Object correspondence data —
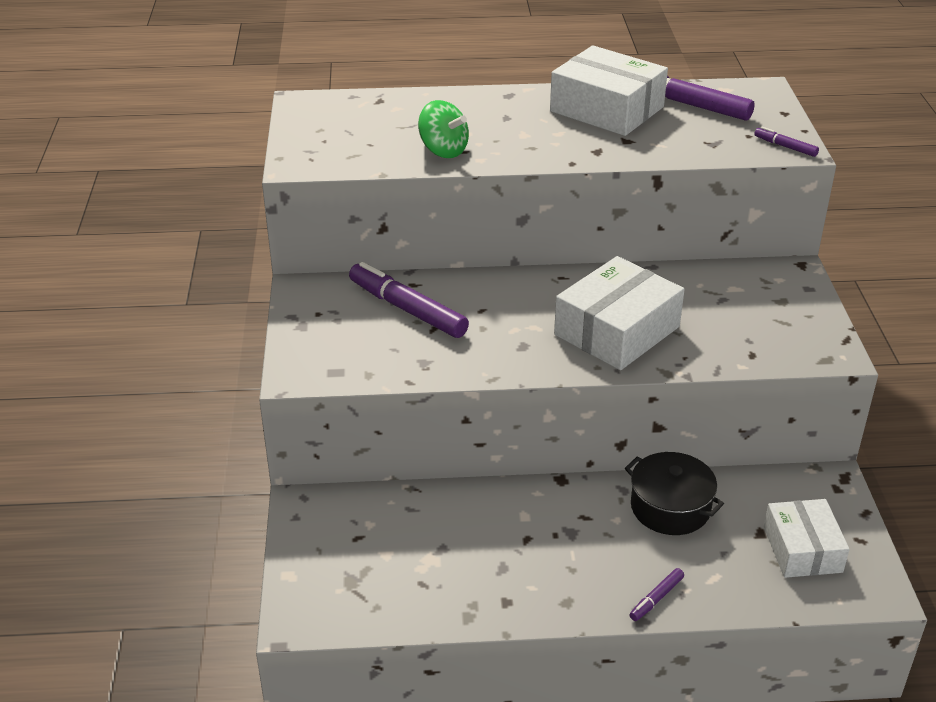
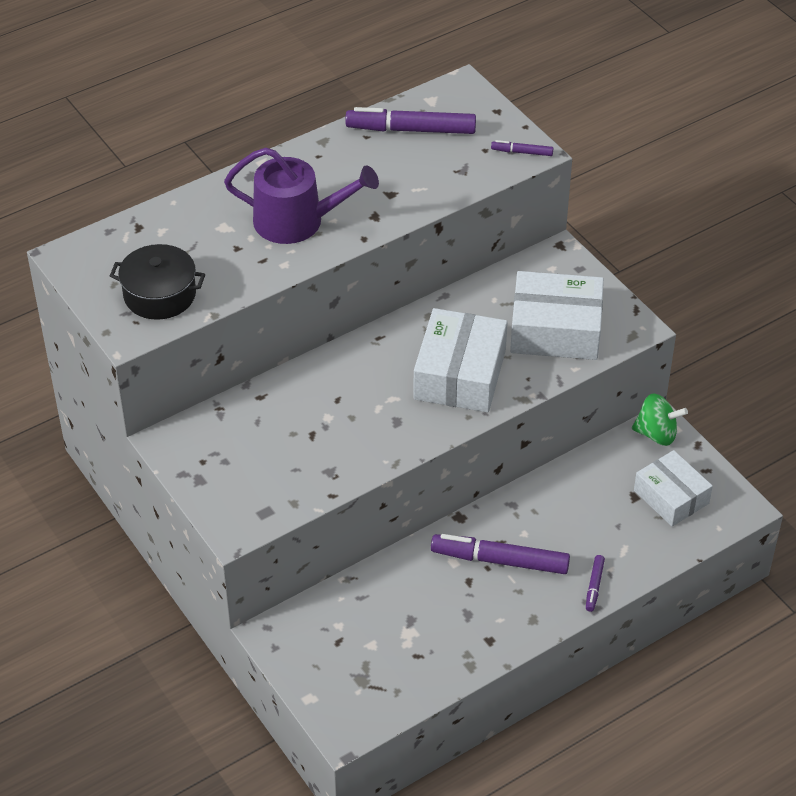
camera: 30 degrees left, 10 degrees up
(408, 310) = (276, 425): purple marker -> purple marker (500, 561)
(443, 150) = (245, 266): green spinning top -> green spinning top (656, 434)
(521, 134) = (297, 221): none -> purple watering can
(607, 109) = (348, 162): white box -> white box (555, 329)
(670, 507) = (557, 504): black pot -> black pot (160, 295)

PROMPT — With the images omitted, repeat all the data word for word.

TASK RESULT —
camera: 30 degrees left, 10 degrees up
(408, 310) = (276, 425): purple marker -> purple marker (500, 561)
(443, 150) = (245, 266): green spinning top -> green spinning top (656, 434)
(521, 134) = (297, 221): none -> purple watering can
(607, 109) = (348, 162): white box -> white box (555, 329)
(670, 507) = (557, 504): black pot -> black pot (160, 295)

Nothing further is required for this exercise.